(Work task): Only the lines below, from the one with "LUX2 pin VCC: GND -> 3V3" through the one with "RADIO pin CE: TX0 -> D2", are to be written out, exactly.

= = =

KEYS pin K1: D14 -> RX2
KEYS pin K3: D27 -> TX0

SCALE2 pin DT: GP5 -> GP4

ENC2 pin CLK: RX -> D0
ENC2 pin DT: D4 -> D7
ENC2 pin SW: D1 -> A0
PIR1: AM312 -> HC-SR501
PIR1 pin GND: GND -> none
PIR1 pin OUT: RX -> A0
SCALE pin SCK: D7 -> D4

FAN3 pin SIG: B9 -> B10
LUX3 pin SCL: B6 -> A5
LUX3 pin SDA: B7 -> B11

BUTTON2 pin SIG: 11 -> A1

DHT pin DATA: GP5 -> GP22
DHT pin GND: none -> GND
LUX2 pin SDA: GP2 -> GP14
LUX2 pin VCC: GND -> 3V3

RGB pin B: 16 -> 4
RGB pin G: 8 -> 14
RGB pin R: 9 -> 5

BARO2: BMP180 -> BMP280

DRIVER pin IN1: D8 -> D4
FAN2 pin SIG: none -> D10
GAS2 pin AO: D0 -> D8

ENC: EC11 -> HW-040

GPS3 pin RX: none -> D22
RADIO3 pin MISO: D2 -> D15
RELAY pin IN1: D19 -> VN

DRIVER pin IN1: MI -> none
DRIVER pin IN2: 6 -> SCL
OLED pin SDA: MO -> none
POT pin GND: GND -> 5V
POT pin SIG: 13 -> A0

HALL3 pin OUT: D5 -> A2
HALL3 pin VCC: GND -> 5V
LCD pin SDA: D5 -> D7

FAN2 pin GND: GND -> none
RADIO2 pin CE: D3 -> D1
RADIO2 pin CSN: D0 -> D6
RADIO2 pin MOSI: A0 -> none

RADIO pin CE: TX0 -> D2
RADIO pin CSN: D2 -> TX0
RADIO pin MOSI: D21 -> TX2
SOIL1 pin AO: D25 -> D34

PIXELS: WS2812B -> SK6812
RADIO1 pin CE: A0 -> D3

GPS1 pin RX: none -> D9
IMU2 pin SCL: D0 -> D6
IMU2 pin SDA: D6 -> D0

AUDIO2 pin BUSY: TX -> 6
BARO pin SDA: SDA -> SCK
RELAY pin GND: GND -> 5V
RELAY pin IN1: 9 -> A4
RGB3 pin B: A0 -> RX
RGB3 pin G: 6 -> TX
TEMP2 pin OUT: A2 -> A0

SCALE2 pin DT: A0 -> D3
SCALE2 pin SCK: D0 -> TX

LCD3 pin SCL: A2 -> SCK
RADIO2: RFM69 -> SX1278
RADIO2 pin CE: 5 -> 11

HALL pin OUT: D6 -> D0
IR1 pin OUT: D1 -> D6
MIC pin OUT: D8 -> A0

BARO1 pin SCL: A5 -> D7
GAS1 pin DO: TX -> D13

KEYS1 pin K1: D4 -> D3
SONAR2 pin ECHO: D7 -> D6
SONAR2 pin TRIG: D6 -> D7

= = =

(Answer area):
LUX2 pin VCC: GND -> 3V3

RGB pin B: 16 -> 4
RGB pin G: 8 -> 14
RGB pin R: 9 -> 5

BARO2: BMP180 -> BMP280

DRIVER pin IN1: D8 -> D4
FAN2 pin SIG: none -> D10
GAS2 pin AO: D0 -> D8

ENC: EC11 -> HW-040

GPS3 pin RX: none -> D22
RADIO3 pin MISO: D2 -> D15
RELAY pin IN1: D19 -> VN

DRIVER pin IN1: MI -> none
DRIVER pin IN2: 6 -> SCL
OLED pin SDA: MO -> none
POT pin GND: GND -> 5V
POT pin SIG: 13 -> A0

HALL3 pin OUT: D5 -> A2
HALL3 pin VCC: GND -> 5V
LCD pin SDA: D5 -> D7

FAN2 pin GND: GND -> none
RADIO2 pin CE: D3 -> D1
RADIO2 pin CSN: D0 -> D6
RADIO2 pin MOSI: A0 -> none

RADIO pin CE: TX0 -> D2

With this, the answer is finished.